▸ **What you will do**
Set down the material once more, exactly as it appears.

▸ **Supplied records**
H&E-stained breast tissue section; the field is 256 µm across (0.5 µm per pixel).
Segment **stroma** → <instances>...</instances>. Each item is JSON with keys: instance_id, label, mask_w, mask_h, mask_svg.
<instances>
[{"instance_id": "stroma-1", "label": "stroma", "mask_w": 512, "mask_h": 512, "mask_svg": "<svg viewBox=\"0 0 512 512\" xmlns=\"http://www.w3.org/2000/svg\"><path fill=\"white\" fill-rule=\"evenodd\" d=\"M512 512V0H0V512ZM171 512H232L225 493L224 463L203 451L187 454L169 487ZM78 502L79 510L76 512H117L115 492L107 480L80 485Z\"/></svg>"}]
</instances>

▸ **Written solution**
H&E-stained breast tissue section; the field is 256 µm across (0.5 µm per pixel).
Segment **stroma** → <instances>...</instances>. Each item is JSON with keys: instance_id, label, mask_w, mask_h, mask_svg.
<instances>
[{"instance_id": "stroma-1", "label": "stroma", "mask_w": 512, "mask_h": 512, "mask_svg": "<svg viewBox=\"0 0 512 512\" xmlns=\"http://www.w3.org/2000/svg\"><path fill=\"white\" fill-rule=\"evenodd\" d=\"M512 512V0H0V512ZM171 512H232L225 493L224 463L203 451L187 454L169 487ZM78 502L79 510L76 512H117L115 492L107 480L80 485Z\"/></svg>"}]
</instances>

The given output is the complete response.